### What you have to do
Look through the entries below and report every line that has "dumbbell".

Data items:

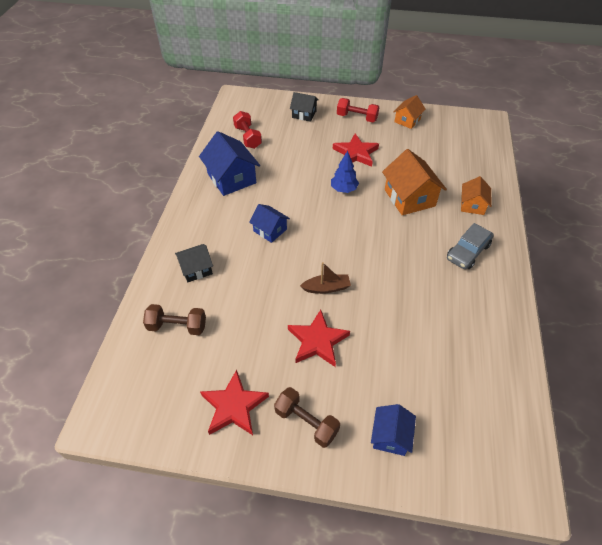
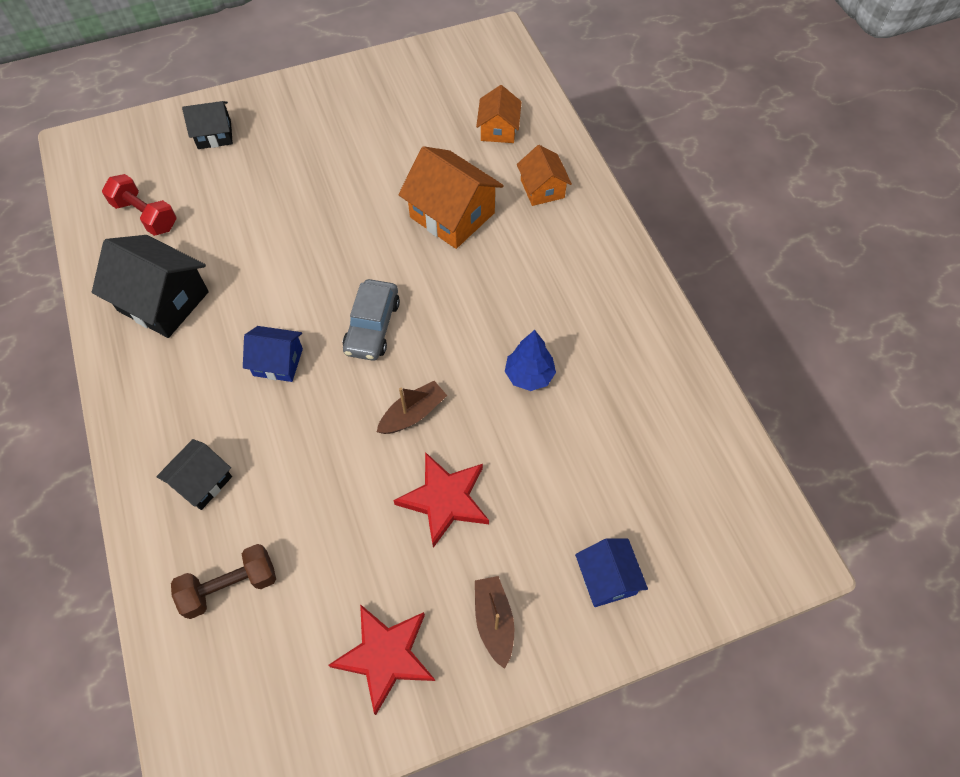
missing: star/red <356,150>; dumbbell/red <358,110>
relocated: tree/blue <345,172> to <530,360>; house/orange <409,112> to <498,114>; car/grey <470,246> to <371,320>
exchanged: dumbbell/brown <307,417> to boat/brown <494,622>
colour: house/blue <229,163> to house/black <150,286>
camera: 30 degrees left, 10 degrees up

### Task response
missing: star/red <356,150>; dumbbell/red <358,110>
exchanged: dumbbell/brown <307,417> to boat/brown <494,622>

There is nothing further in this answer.